Please restate each entry word for word and leave the pictures out.

Supplied records:
------------------------------------------------------------------------

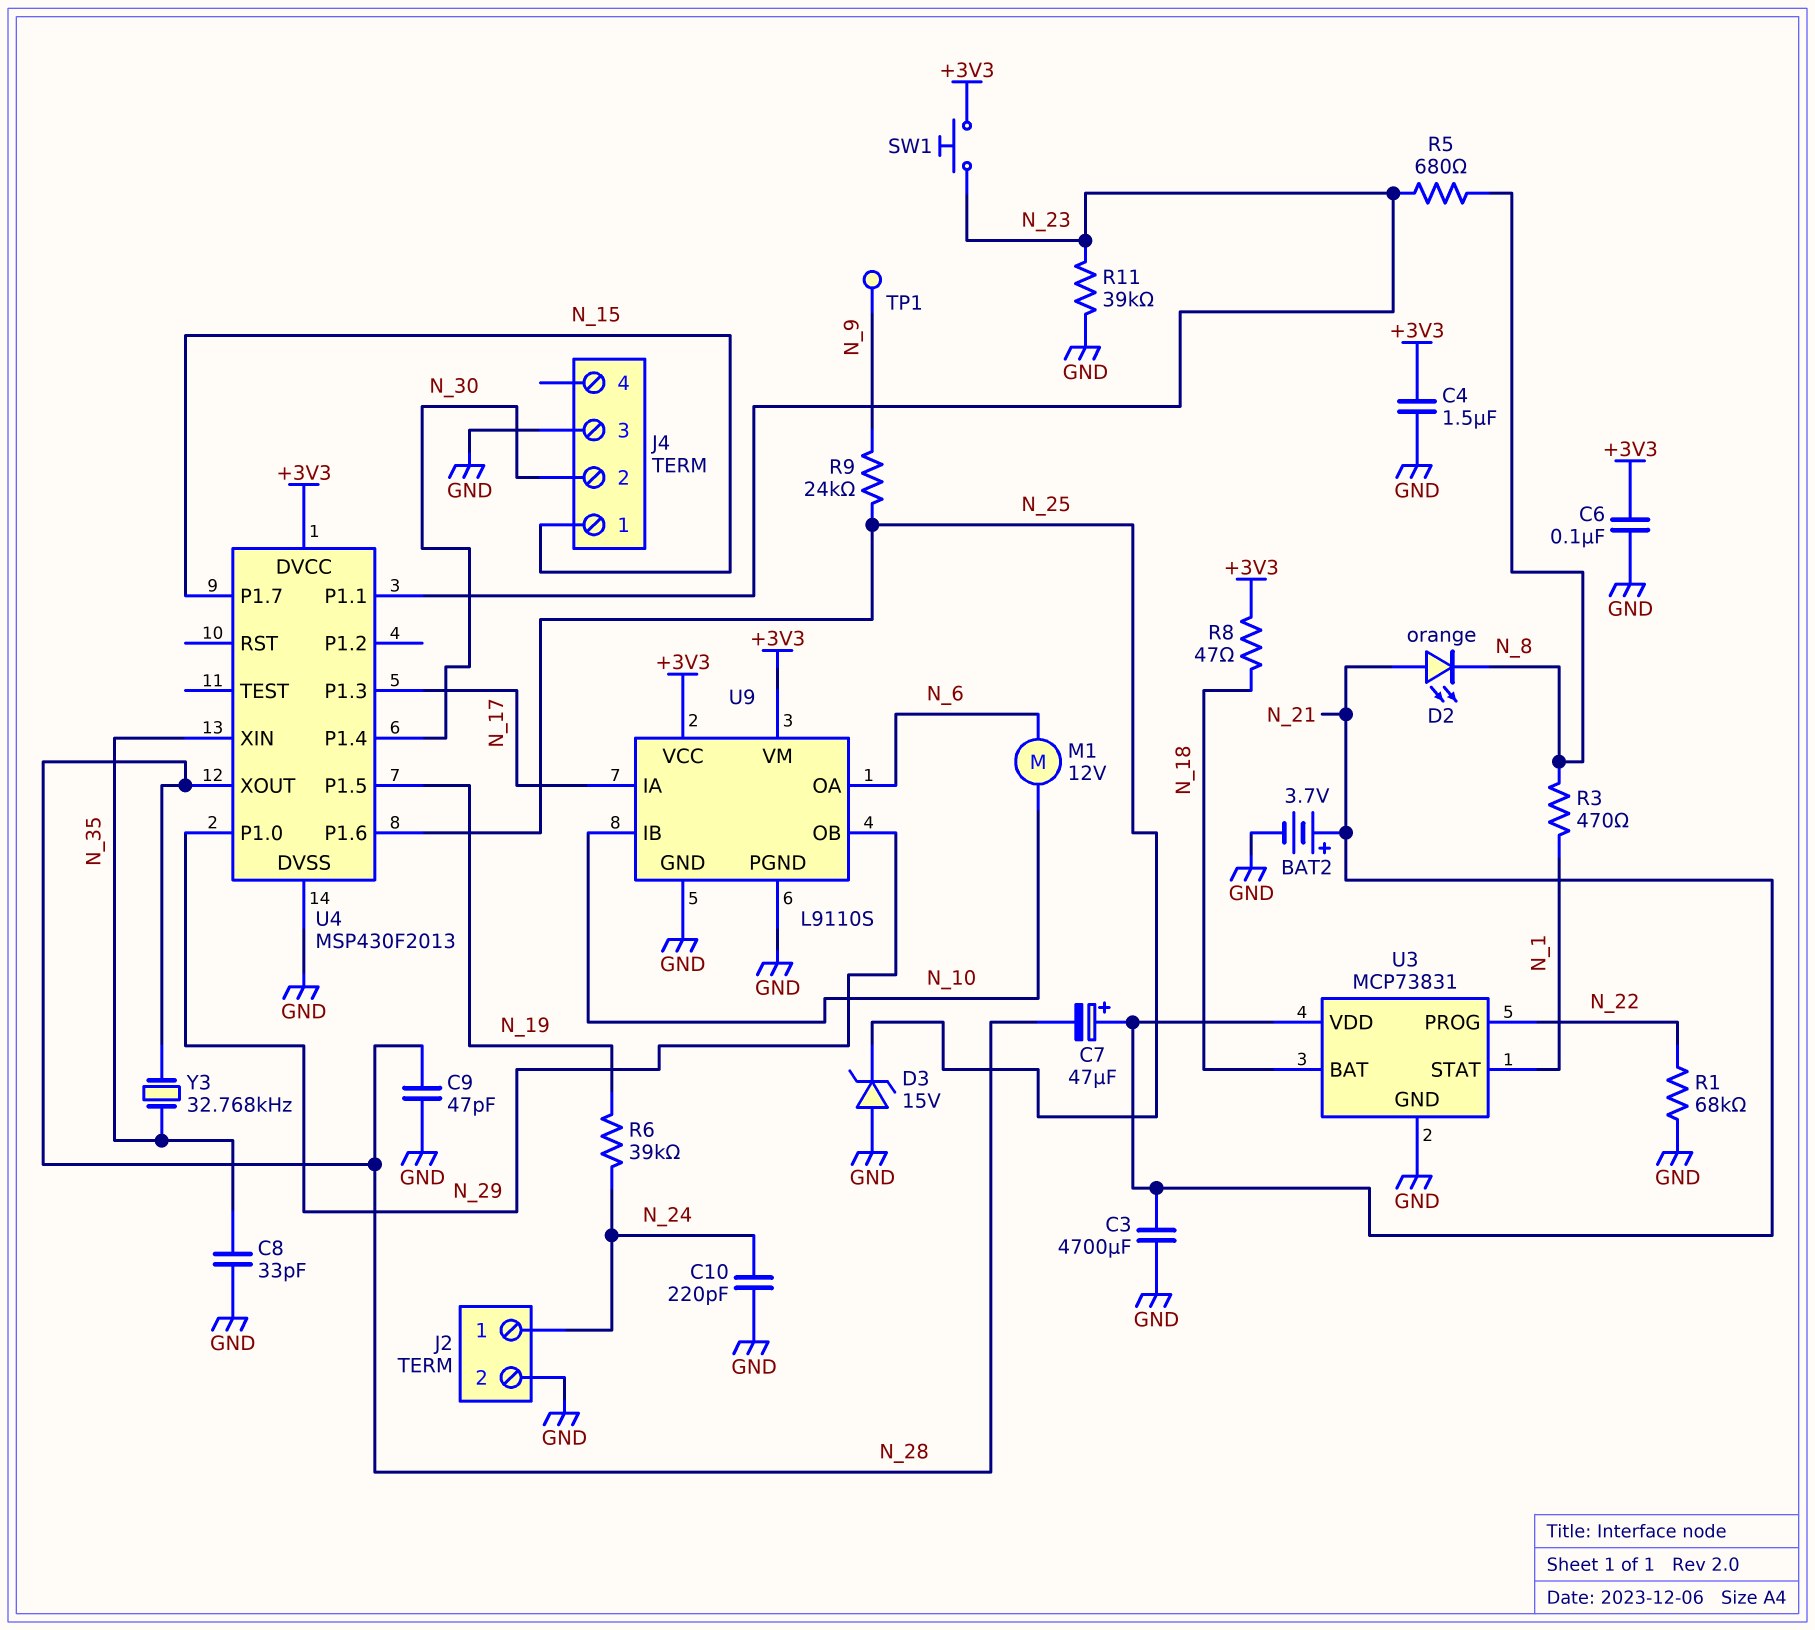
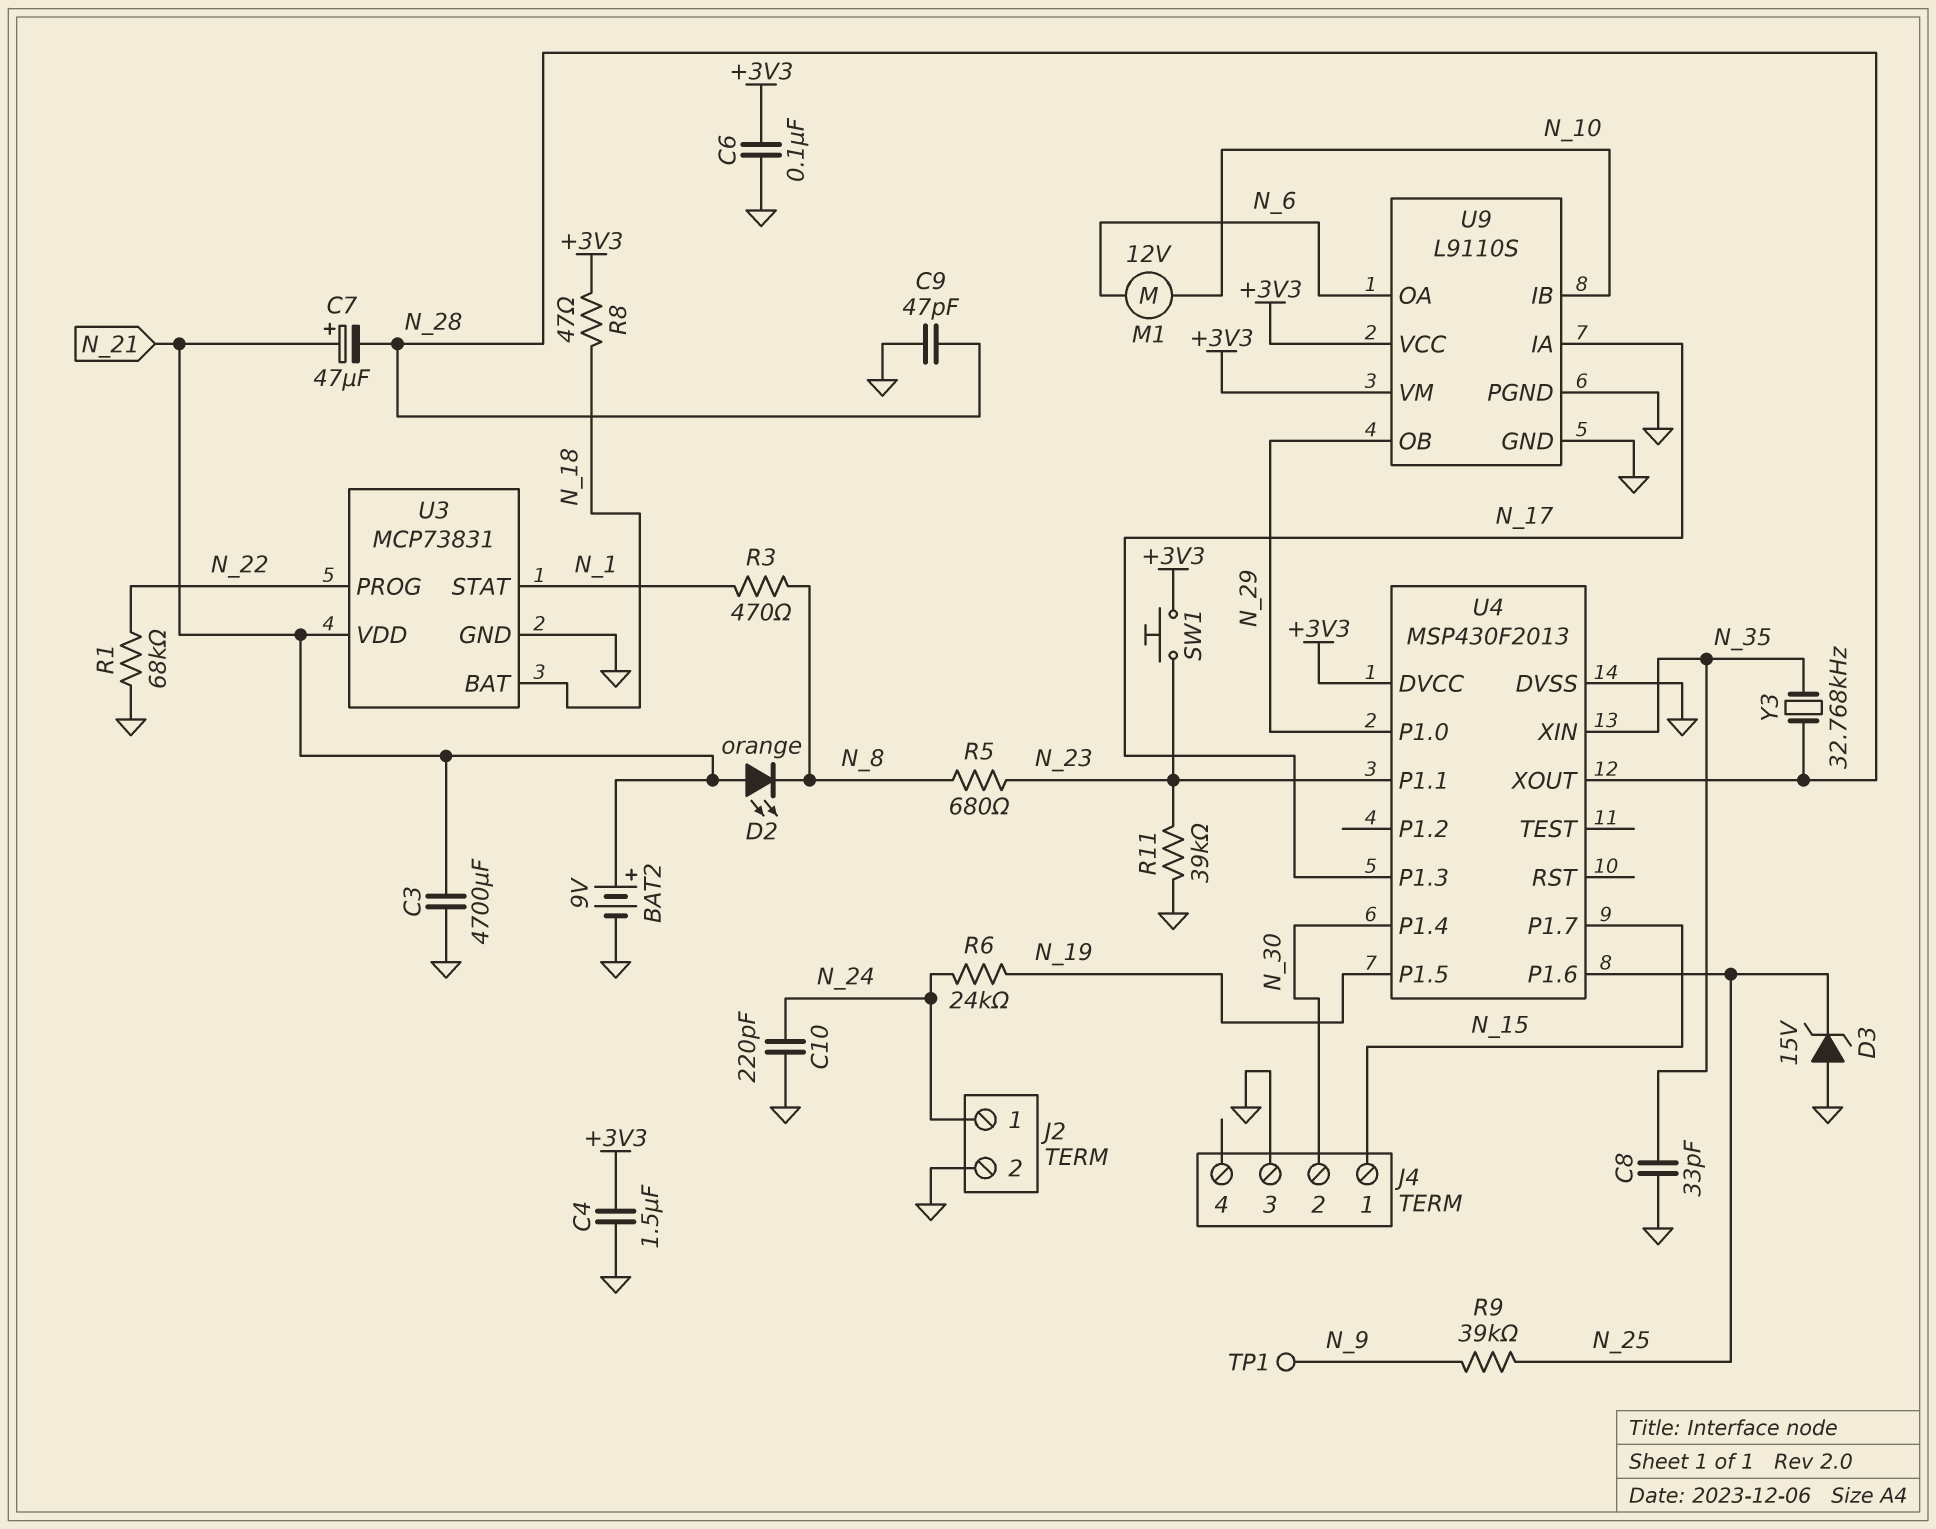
BAT2: 3.7V (plus N_21, minus GND) -> 9V (plus N_21, minus GND)
R6: 39k (N_19, N_24) -> 24k (N_19, N_24)
R9: 24k (N_9, N_25) -> 39k (N_9, N_25)

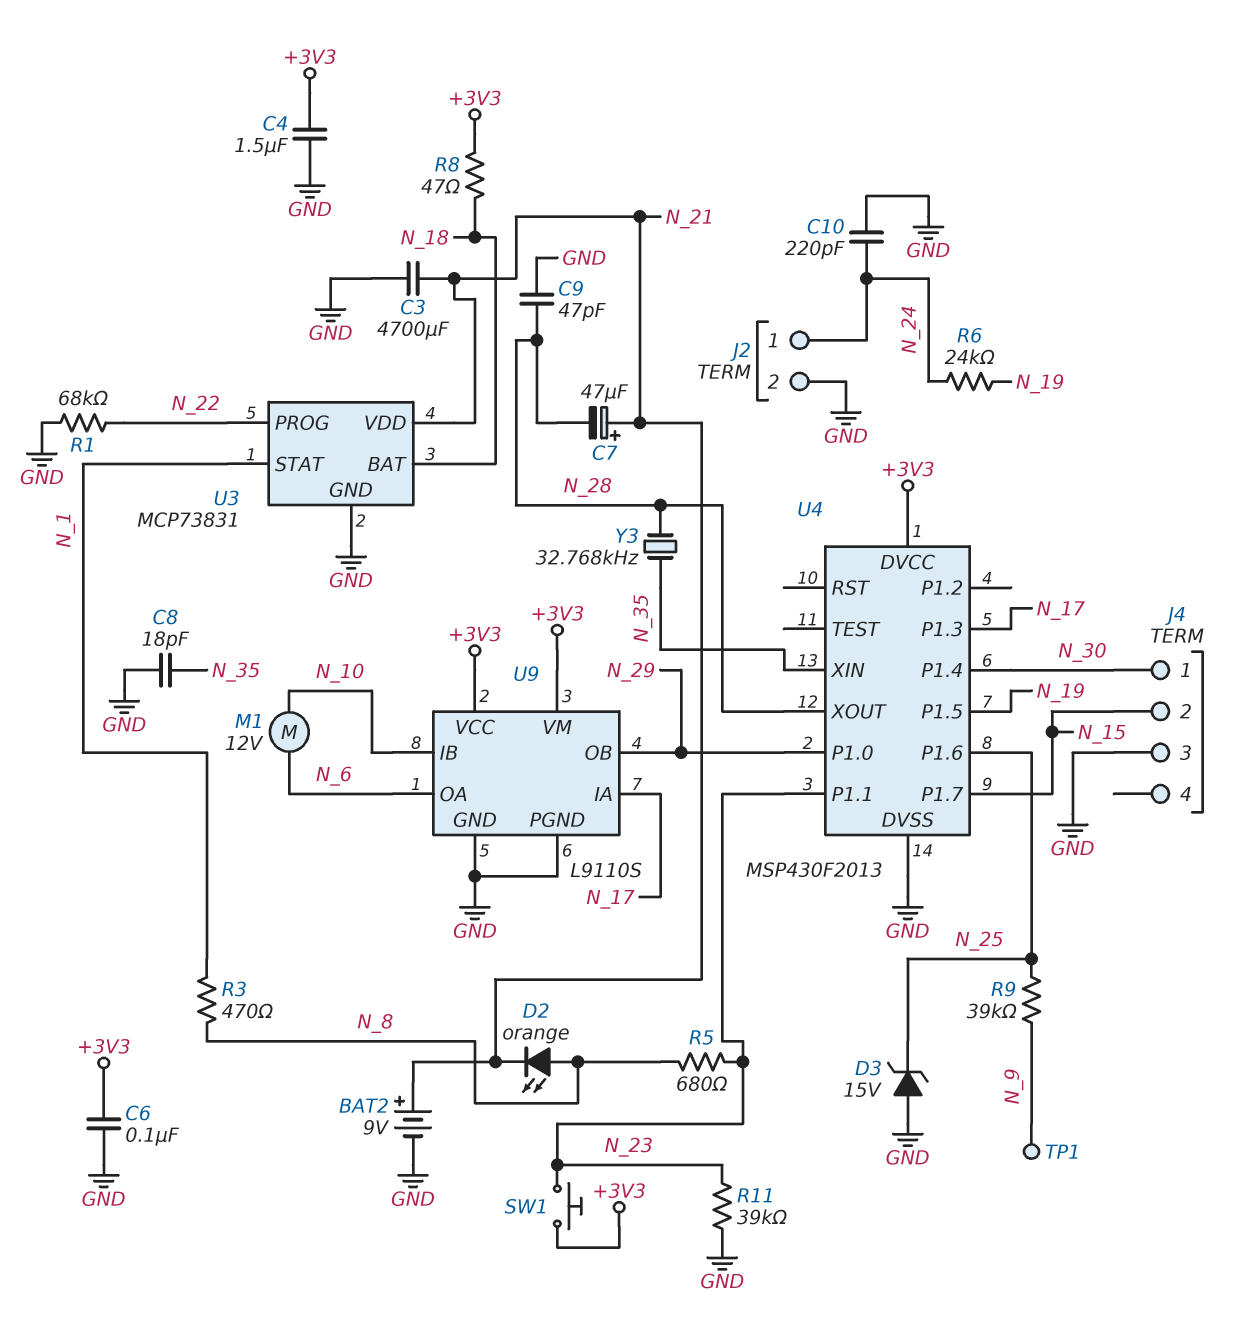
C8: 33pF (GND, N_35) -> 18pF (GND, N_35)
D2: LED orange (A N_21, K N_8) -> LED orange (A N_8, K N_21)
J4 pin 1: N_15 -> N_30
J4 pin 2: N_30 -> N_15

------------------------------------------------------------------------

Task answer:
BAT2: 3.7V (plus N_21, minus GND) -> 9V (plus N_21, minus GND)
R6: 39k (N_19, N_24) -> 24k (N_19, N_24)
R9: 24k (N_9, N_25) -> 39k (N_9, N_25)

C8: 33pF (GND, N_35) -> 18pF (GND, N_35)
D2: LED orange (A N_21, K N_8) -> LED orange (A N_8, K N_21)
J4 pin 1: N_15 -> N_30
J4 pin 2: N_30 -> N_15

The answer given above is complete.